Stored items:
+ + + + +
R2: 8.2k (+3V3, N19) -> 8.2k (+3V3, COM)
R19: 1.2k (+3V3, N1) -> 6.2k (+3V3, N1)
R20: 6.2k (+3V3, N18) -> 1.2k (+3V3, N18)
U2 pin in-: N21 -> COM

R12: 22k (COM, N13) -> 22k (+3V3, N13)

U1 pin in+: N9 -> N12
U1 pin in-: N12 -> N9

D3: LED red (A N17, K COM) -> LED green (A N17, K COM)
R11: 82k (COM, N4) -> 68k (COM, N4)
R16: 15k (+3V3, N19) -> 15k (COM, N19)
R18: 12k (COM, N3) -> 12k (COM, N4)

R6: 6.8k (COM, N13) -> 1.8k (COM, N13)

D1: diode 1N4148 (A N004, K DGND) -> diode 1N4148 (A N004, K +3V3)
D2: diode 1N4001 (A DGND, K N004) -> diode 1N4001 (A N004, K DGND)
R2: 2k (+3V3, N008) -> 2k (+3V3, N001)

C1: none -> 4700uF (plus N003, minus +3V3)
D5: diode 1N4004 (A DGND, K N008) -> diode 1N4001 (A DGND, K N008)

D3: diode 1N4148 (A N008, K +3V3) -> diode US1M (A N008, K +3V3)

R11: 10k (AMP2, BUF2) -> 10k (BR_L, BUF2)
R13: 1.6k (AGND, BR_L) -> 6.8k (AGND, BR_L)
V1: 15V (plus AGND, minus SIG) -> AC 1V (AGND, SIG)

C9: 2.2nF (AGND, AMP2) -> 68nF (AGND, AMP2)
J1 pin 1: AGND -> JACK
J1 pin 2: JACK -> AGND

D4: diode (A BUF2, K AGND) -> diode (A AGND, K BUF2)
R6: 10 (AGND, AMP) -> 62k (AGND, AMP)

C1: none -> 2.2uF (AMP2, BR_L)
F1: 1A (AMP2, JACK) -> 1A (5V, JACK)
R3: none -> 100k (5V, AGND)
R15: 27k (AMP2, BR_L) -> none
+ + + + +
■ EXERCISE DETAILS
The requested lines run from the one with "J1 pin 1: AGND -> JACK" through the last line of the records. Return them exactly.

■ RESPONSE BOX
J1 pin 1: AGND -> JACK
J1 pin 2: JACK -> AGND

D4: diode (A BUF2, K AGND) -> diode (A AGND, K BUF2)
R6: 10 (AGND, AMP) -> 62k (AGND, AMP)

C1: none -> 2.2uF (AMP2, BR_L)
F1: 1A (AMP2, JACK) -> 1A (5V, JACK)
R3: none -> 100k (5V, AGND)
R15: 27k (AMP2, BR_L) -> none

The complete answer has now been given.